Stated exercise >> Reproduce everything from the line containing "Identify the location of mahogany" down to the line containing "Identify the location of metallic", swapping "gold-framed print" for "silver-framed print" and leaving all else unchanged.
======== Information given
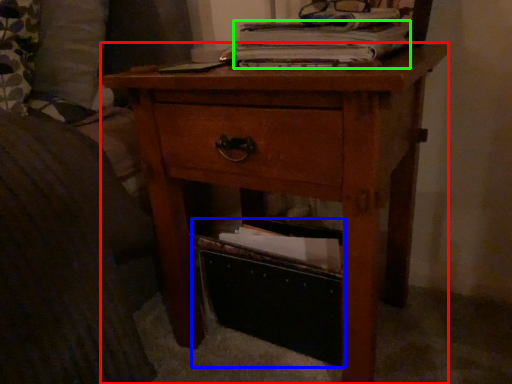
Question: Which is farther away from nightstand (highlighted by a red box)? storage box (highlighted by a blue box) or paperback book (highlighted by a green box)?

Choices:
 (A) storage box
 (B) paperback book

Answer: (B)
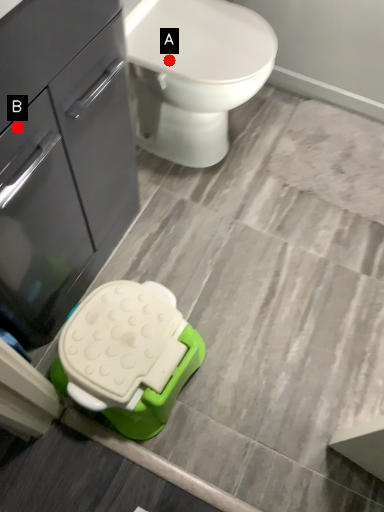
Question: Two points are circled on the image, labeled by A and B beside each circle. Which point is farther from the camera taking this photo?

Choices:
 (A) A is further
 (B) B is further

Answer: (A)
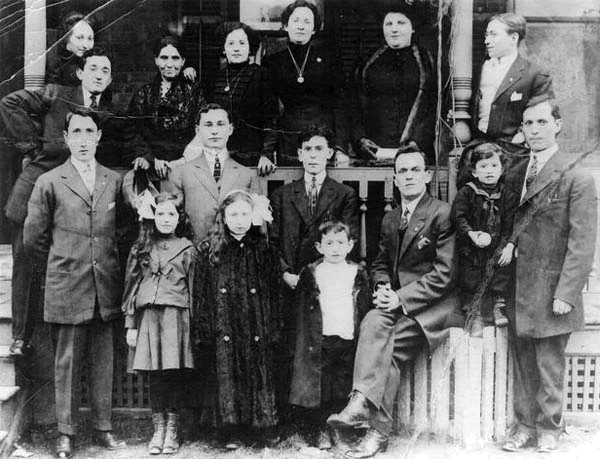
What are the coordinates of `pillar` in the screenshot? It's located at (458, 52), (32, 66).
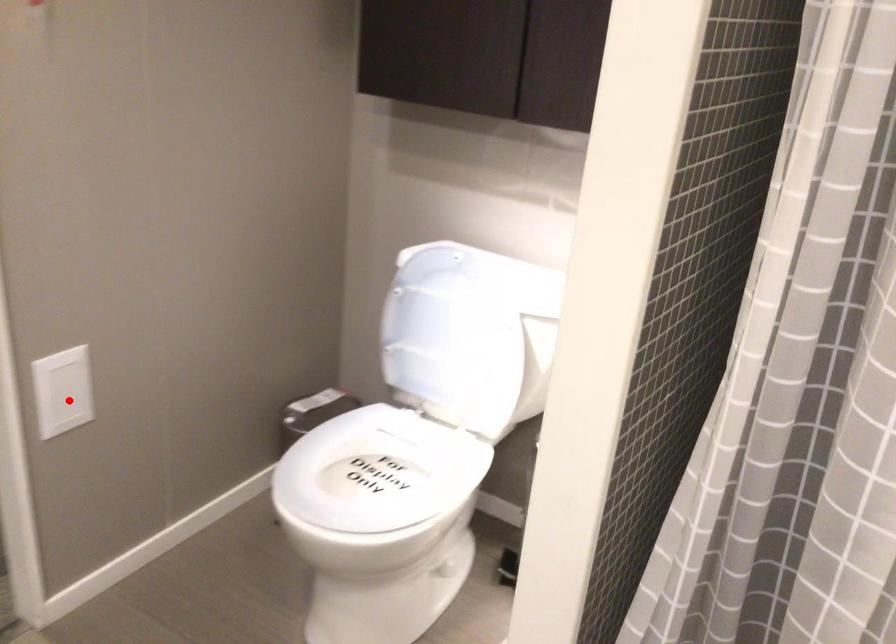
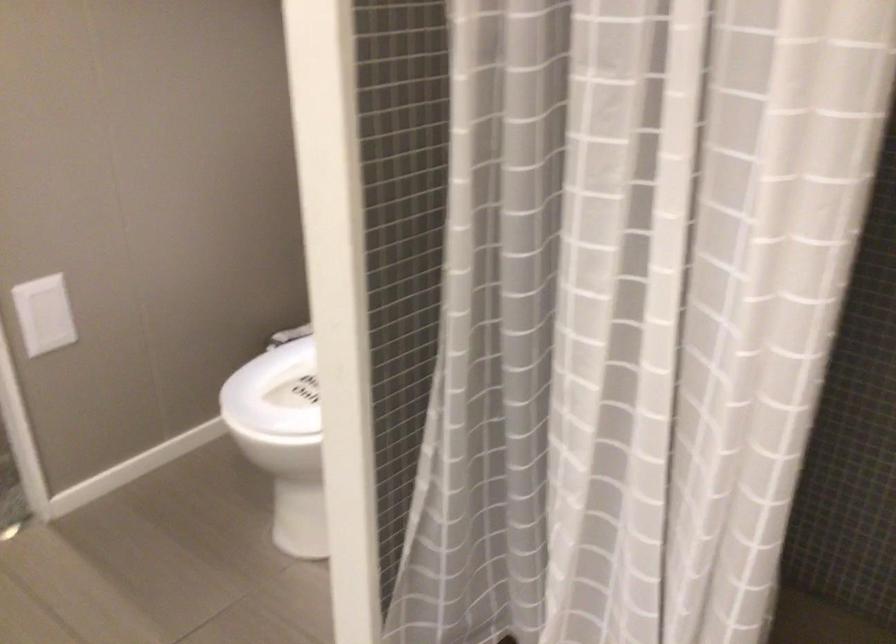
Question: I am providing you with two images of the same scene from different viewpoints. A red point is shown in image1. For the corresponding object point in image2, is it positioned nearer or farther from the camera?

Choices:
 (A) Nearer
 (B) Farther

Answer: (B)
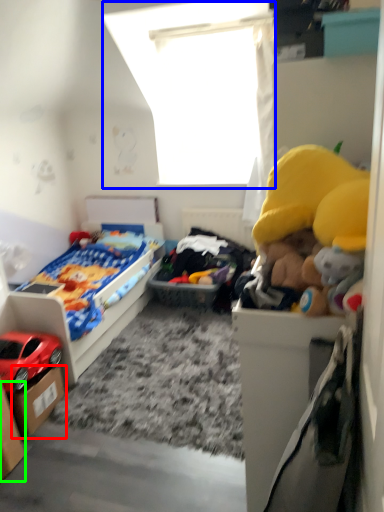
Question: Which object is the farthest from storage box (highlighted by a red box)? Choose among these: window screen (highlighted by a blue box) or storage box (highlighted by a green box).

Choices:
 (A) window screen
 (B) storage box

Answer: (A)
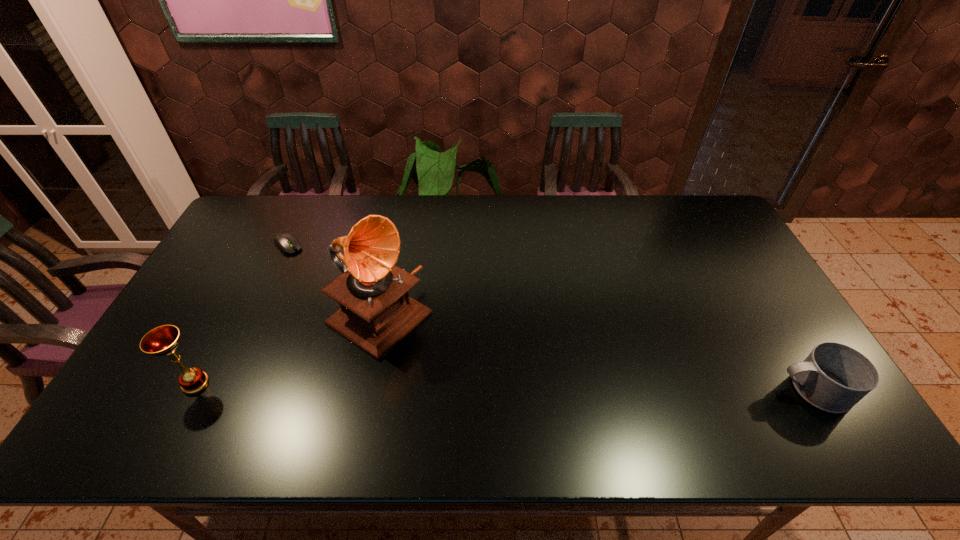
You are a GUI agent. You are given a task and a screenshot of the screen. Output one action in this format:
    pyautogui.click(x=<x>, y=<y>)
    Task: Click on the free space located on the side of the second shortest object with the handle
    
    Given the screenshot: What is the action you would take?
    pyautogui.click(x=694, y=389)

At what (x,y) coordinates should I click in order to perform the action: click on vacant space situated 0.160m on the horn of the third nearest object. Please return your answer as a coordinate pair (x, y). The height and width of the screenshot is (540, 960). Looking at the image, I should click on (465, 373).

Where is `free space located on the horn of the third nearest object`? free space located on the horn of the third nearest object is located at coordinates (441, 357).

At what (x,y) coordinates should I click in order to perform the action: click on vacant space located 0.070m on the horn of the third nearest object. Please return your answer as a coordinate pair (x, y). This screenshot has width=960, height=540. Looking at the image, I should click on (438, 356).

The width and height of the screenshot is (960, 540). Find the location of `vacant space situated on the wheel side of the shortest object`. vacant space situated on the wheel side of the shortest object is located at coordinates (372, 315).

Identify the location of vacant point located on the wheel side of the shortest object. (358, 302).

Identify the location of vacant position located on the wheel side of the shortest object. The width and height of the screenshot is (960, 540). (346, 292).

You are a GUI agent. You are given a task and a screenshot of the screen. Output one action in this format:
    pyautogui.click(x=<x>, y=<y>)
    Task: Click on the object at the far edge
    
    Given the screenshot: What is the action you would take?
    click(285, 242)

Locate an element on the screen. This screenshot has height=540, width=960. chalice that is at the near edge is located at coordinates (163, 340).

What are the coordinates of `mug positioned at the near edge` in the screenshot? It's located at (834, 377).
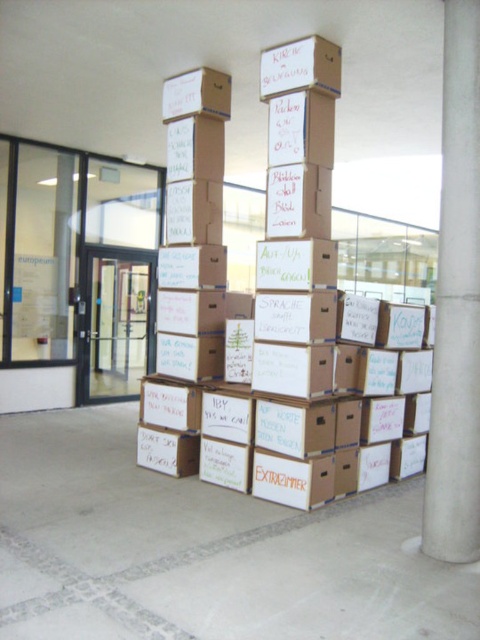
You are organizing boxes in a storage area and need to move the brown cardboard box at center. Which direction should you move it to place it to the left of the matte cardboard box at upper center?

The brown cardboard box at center is currently on the right side of the matte cardboard box at upper center. To place it to the left of the matte cardboard box at upper center, you would need to move it to the left side of the matte cardboard box at upper center.

You are standing in the middle of the room and want to move towards the brown cardboard box at center. Based on its 2D coordinates, in which general direction should you walk? Please choose from the options below. A. North B. South C. East D. West

The 2D coordinates of the brown cardboard box at center are at point (x=277, y=332). Since the coordinate system typically places the origin at the bottom left corner, the x and y values are both above 0.5, meaning it is in the upper right quadrant. However, without knowing the exact orientation of the room or the coordinate system, it is impossible to determine the direction accurately. Therefore, the question cannot be answered with the given information.

Looking at this image, you are moving boxes in a warehouse and need to place the brown cardboard box at center on top of the white concrete pillar at center. Given that the pillar is 1.2 meters in height, can you safely place the box on top without it falling over?

The brown cardboard box at center is larger in size than white concrete pillar at center. Since the box is larger, it may not fit securely on top of the pillar, increasing the risk of it toppling over. It is not advisable to place the box there.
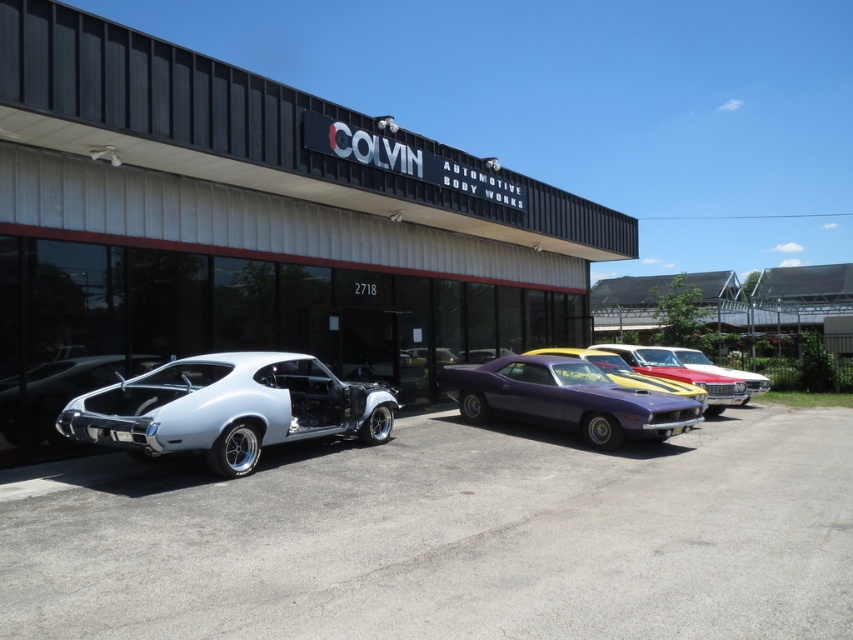
You are a customer visiting Colvin Automotive Body Works and see two cars in the center area, the chrome metallic car at center and the shiny red car at center. Which car takes up more space in the parking area?

The shiny red car at center takes up more space in the parking area because the chrome metallic car at center occupies less space than it.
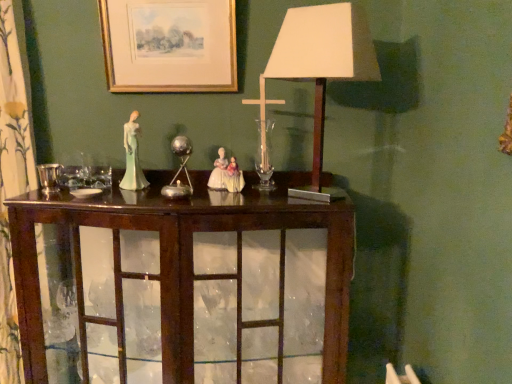
Locate an element on the screen. The width and height of the screenshot is (512, 384). white paper lampshade at center is located at coordinates (321, 67).

Identify the location of mahogany cabinet at center. Image resolution: width=512 pixels, height=384 pixels. (181, 265).

I want to click on gold-framed print at upper center, so click(169, 45).

Identify the location of metallic silver candle holder at center, positioned as the first candle holder in back-to-front order. (179, 169).

Considering the sizes of objects gold-framed print at upper center and shiny silver candle holder at left, the 1th candle holder from the front, in the image provided, who is smaller, gold-framed print at upper center or shiny silver candle holder at left, the 1th candle holder from the front,?

shiny silver candle holder at left, the 1th candle holder from the front, is smaller.

You are a GUI agent. You are given a task and a screenshot of the screen. Output one action in this format:
    pyautogui.click(x=<x>, y=<y>)
    Task: Click on the picture frame that appears behind the shiny silver candle holder at left, marked as the second candle holder in a back-to-front arrangement
    
    Given the screenshot: What is the action you would take?
    pyautogui.click(x=169, y=45)

From a real-world perspective, who is located higher, gold-framed print at upper center or shiny silver candle holder at left, the first candle holder viewed from the left?

gold-framed print at upper center is physically above.

Are gold-framed print at upper center and shiny silver candle holder at left, the first candle holder viewed from the left, far apart?

No.

Is mahogany cabinet at center positioned before porcelain figure at center?

Yes, mahogany cabinet at center is closer to the viewer.

Is mahogany cabinet at center positioned beyond the bounds of porcelain figure at center?

mahogany cabinet at center lies outside porcelain figure at center's area.

Would you say mahogany cabinet at center is a long distance from porcelain figure at center?

mahogany cabinet at center is actually quite close to porcelain figure at center.

From a real-world perspective, is mahogany cabinet at center over porcelain figure at center?

No, from a real-world perspective, mahogany cabinet at center is not on top of porcelain figure at center.

Considering the relative sizes of shiny silver candle holder at left, marked as the second candle holder in a right-to-left arrangement, and white paper lampshade at center in the image provided, is shiny silver candle holder at left, marked as the second candle holder in a right-to-left arrangement, wider than white paper lampshade at center?

No, shiny silver candle holder at left, marked as the second candle holder in a right-to-left arrangement, is not wider than white paper lampshade at center.

From a real-world perspective, relative to white paper lampshade at center, is shiny silver candle holder at left, the first candle holder viewed from the left, vertically above or below?

Clearly, from a real-world perspective, shiny silver candle holder at left, the first candle holder viewed from the left, is below white paper lampshade at center.

How distant is shiny silver candle holder at left, marked as the second candle holder in a back-to-front arrangement, from white paper lampshade at center?

shiny silver candle holder at left, marked as the second candle holder in a back-to-front arrangement, is 79.26 centimeters away from white paper lampshade at center.

Is shiny silver candle holder at left, the 1th candle holder from the front, bigger or smaller than white paper lampshade at center?

Clearly, shiny silver candle holder at left, the 1th candle holder from the front, is smaller in size than white paper lampshade at center.

Would you say metallic silver candle holder at center, positioned as the first candle holder in back-to-front order, is outside mahogany cabinet at center?

Yes, metallic silver candle holder at center, positioned as the first candle holder in back-to-front order, is not within mahogany cabinet at center.

How different are the orientations of metallic silver candle holder at center, marked as the 2th candle holder in a front-to-back arrangement, and mahogany cabinet at center in degrees?

They differ by 0.0896 degrees in their facing directions.

Is metallic silver candle holder at center, marked as the 2th candle holder in a front-to-back arrangement, placed right next to mahogany cabinet at center?

No, metallic silver candle holder at center, marked as the 2th candle holder in a front-to-back arrangement, is not making contact with mahogany cabinet at center.

Between metallic silver candle holder at center, positioned as the first candle holder in back-to-front order, and mahogany cabinet at center, which one has smaller width?

metallic silver candle holder at center, positioned as the first candle holder in back-to-front order, is thinner.

From the image's perspective, is porcelain figure at center above or below mahogany cabinet at center?

From the image's perspective, porcelain figure at center appears above mahogany cabinet at center.

Consider the image. From a real-world perspective, is porcelain figure at center physically below mahogany cabinet at center?

No, from a real-world perspective, porcelain figure at center is not below mahogany cabinet at center.

Does porcelain figure at center lie behind mahogany cabinet at center?

Yes, porcelain figure at center is further from the camera.

Is gold-framed print at upper center further to the viewer compared to porcelain figure at center?

Yes, it is.

Is gold-framed print at upper center to the left or to the right of porcelain figure at center in the image?

In the image, gold-framed print at upper center appears on the right side of porcelain figure at center.

From a real-world perspective, which is physically above, porcelain figure at center or white paper lampshade at center?

white paper lampshade at center.

Is white paper lampshade at center a part of porcelain figure at center?

No.

From the image's perspective, does porcelain figure at center appear higher than white paper lampshade at center?

No, from the image's perspective, porcelain figure at center is not above white paper lampshade at center.

This screenshot has height=384, width=512. In order to click on table lamp in front of the porcelain figure at center in this screenshot , I will do `click(321, 67)`.

This screenshot has width=512, height=384. Identify the location of picture frame behind the shiny silver candle holder at left, marked as the second candle holder in a right-to-left arrangement. (169, 45).

Where is `person that appears on the left of mahogany cabinet at center`? person that appears on the left of mahogany cabinet at center is located at coordinates (132, 157).

Considering their positions, is metallic silver candle holder at center, marked as the 2th candle holder in a front-to-back arrangement, positioned closer to gold-framed print at upper center than porcelain figure at center?

porcelain figure at center lies closer to gold-framed print at upper center than the other object.

Looking at the image, which one is located further to porcelain figure at center, white paper lampshade at center or mahogany cabinet at center?

The object further to porcelain figure at center is white paper lampshade at center.

When comparing their distances from white paper lampshade at center, does porcelain figure at center or mahogany cabinet at center seem further?

porcelain figure at center is further to white paper lampshade at center.

Considering their positions, is shiny silver candle holder at left, the first candle holder viewed from the left, positioned further to metallic silver candle holder at center, arranged as the 2th candle holder when viewed from the left, than mahogany cabinet at center?

shiny silver candle holder at left, the first candle holder viewed from the left.

Looking at the image, which one is located further to porcelain figure at center, gold-framed print at upper center or shiny silver candle holder at left, the first candle holder viewed from the left?

Based on the image, gold-framed print at upper center appears to be further to porcelain figure at center.

In the scene shown: Looking at the image, which one is located closer to gold-framed print at upper center, porcelain figure at center or white paper lampshade at center?

porcelain figure at center.

Looking at the image, which one is located further to shiny silver candle holder at left, the first candle holder viewed from the left, metallic silver candle holder at center, arranged as the 2th candle holder when viewed from the left, or mahogany cabinet at center?

The object further to shiny silver candle holder at left, the first candle holder viewed from the left, is mahogany cabinet at center.

Considering their positions, is mahogany cabinet at center positioned closer to metallic silver candle holder at center, which is the first candle holder in right-to-left order, than white paper lampshade at center?

mahogany cabinet at center is positioned closer to the anchor metallic silver candle holder at center, which is the first candle holder in right-to-left order.

Find the location of a particular element. picture frame between porcelain figure at center and white paper lampshade at center in the horizontal direction is located at coordinates (169, 45).

What are the coordinates of `candle holder between porcelain figure at center and white paper lampshade at center from left to right` in the screenshot? It's located at (179, 169).

This screenshot has height=384, width=512. Find the location of `table lamp between gold-framed print at upper center and mahogany cabinet at center vertically`. table lamp between gold-framed print at upper center and mahogany cabinet at center vertically is located at coordinates (321, 67).

Where is `candle holder located between shiny silver candle holder at left, the 1th candle holder from the front, and white paper lampshade at center in the left-right direction`? This screenshot has height=384, width=512. candle holder located between shiny silver candle holder at left, the 1th candle holder from the front, and white paper lampshade at center in the left-right direction is located at coordinates (179, 169).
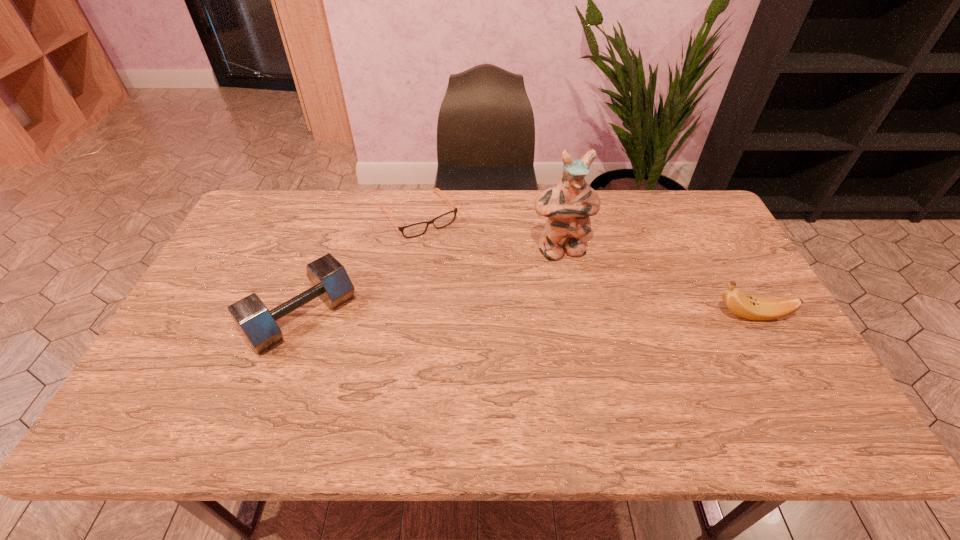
================
Reply to the task >>
Identify the location of mahogany cabinet at center. Image resolution: width=512 pixels, height=384 pixels. (181, 265).

I want to click on silver-framed print at upper center, so click(169, 45).

Identify the location of metallic silver candle holder at center, positioned as the first candle holder in back-to-front order. (179, 169).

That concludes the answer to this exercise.